Instruções:
Edite as linhas de todo o material abaixo, substituindo "counterclockwise" por "anticlockwise" e mantendo todo o restante inalterado. Omita da resposta as linhas que indicam imagens.

Material de entrada:
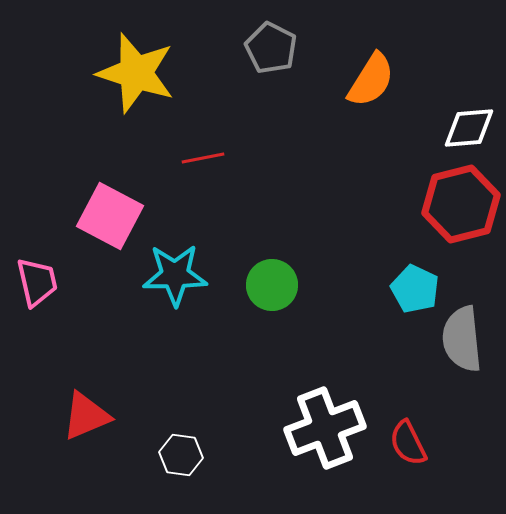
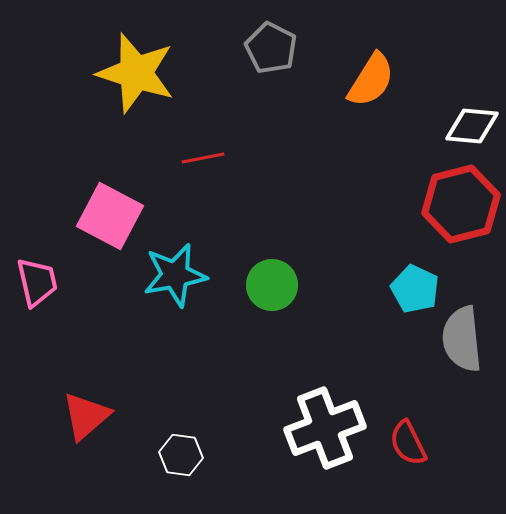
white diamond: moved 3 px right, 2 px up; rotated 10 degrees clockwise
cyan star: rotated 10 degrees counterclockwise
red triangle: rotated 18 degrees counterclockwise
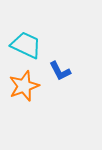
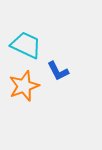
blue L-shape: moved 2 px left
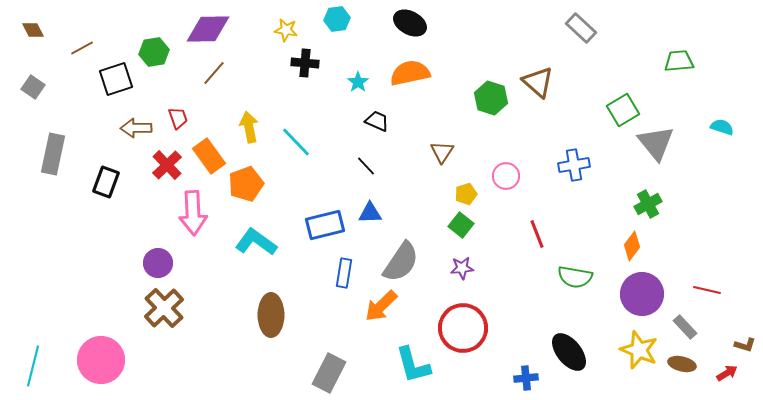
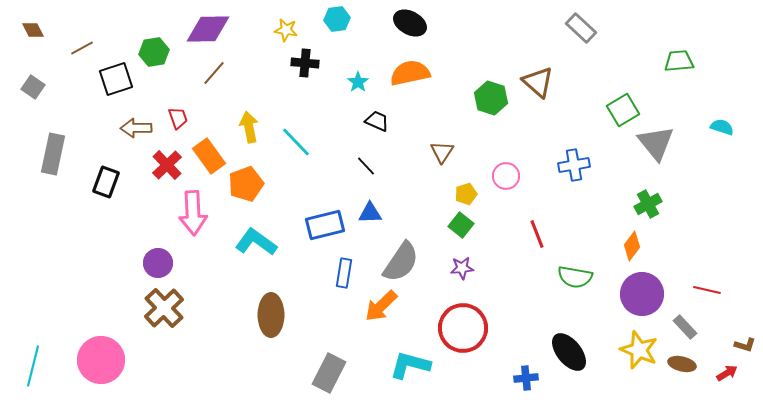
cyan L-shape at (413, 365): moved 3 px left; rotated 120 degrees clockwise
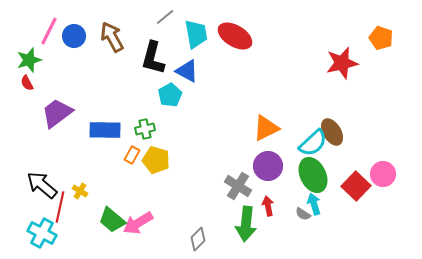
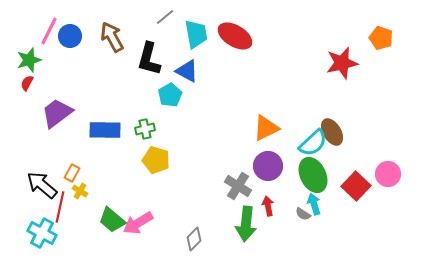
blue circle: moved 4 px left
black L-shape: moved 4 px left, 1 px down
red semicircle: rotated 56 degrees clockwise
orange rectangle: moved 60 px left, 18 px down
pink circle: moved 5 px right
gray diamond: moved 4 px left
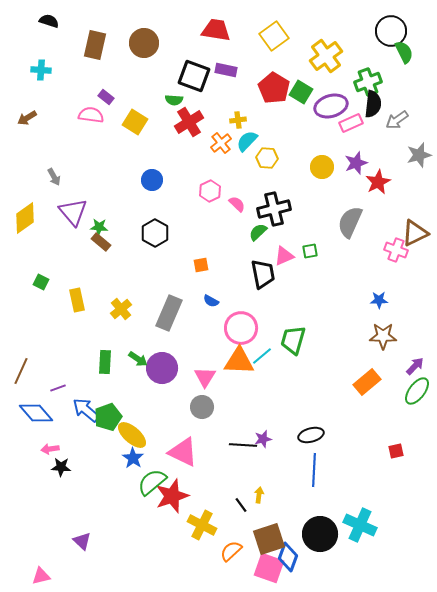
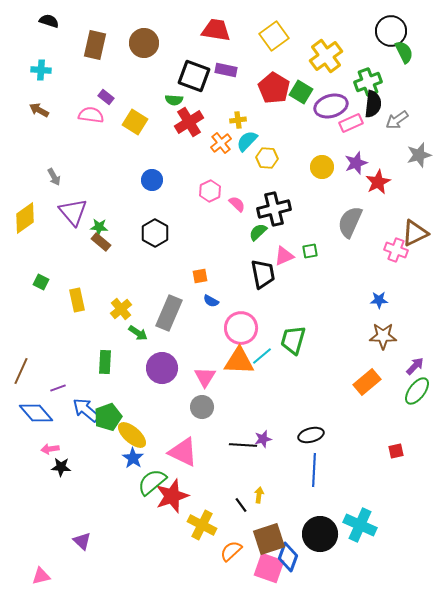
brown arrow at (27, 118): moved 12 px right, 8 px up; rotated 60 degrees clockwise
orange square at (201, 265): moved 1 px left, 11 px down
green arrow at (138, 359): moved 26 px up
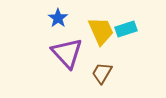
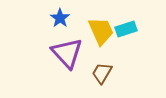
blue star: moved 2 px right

Resposta:
white diamond: moved 3 px right, 2 px up; rotated 10 degrees clockwise
cyan star: rotated 10 degrees anticlockwise
red triangle: rotated 18 degrees anticlockwise
blue L-shape: moved 2 px left
cyan L-shape at (413, 365): moved 3 px left; rotated 120 degrees clockwise
blue circle: moved 4 px left
black L-shape: moved 4 px left, 1 px down
red semicircle: rotated 56 degrees clockwise
orange rectangle: moved 60 px left, 18 px down
pink circle: moved 5 px right
gray diamond: moved 4 px left
brown arrow at (27, 118): moved 12 px right, 8 px up; rotated 60 degrees clockwise
orange square at (201, 265): moved 1 px left, 11 px down
green arrow at (138, 359): moved 26 px up
blue star: moved 2 px right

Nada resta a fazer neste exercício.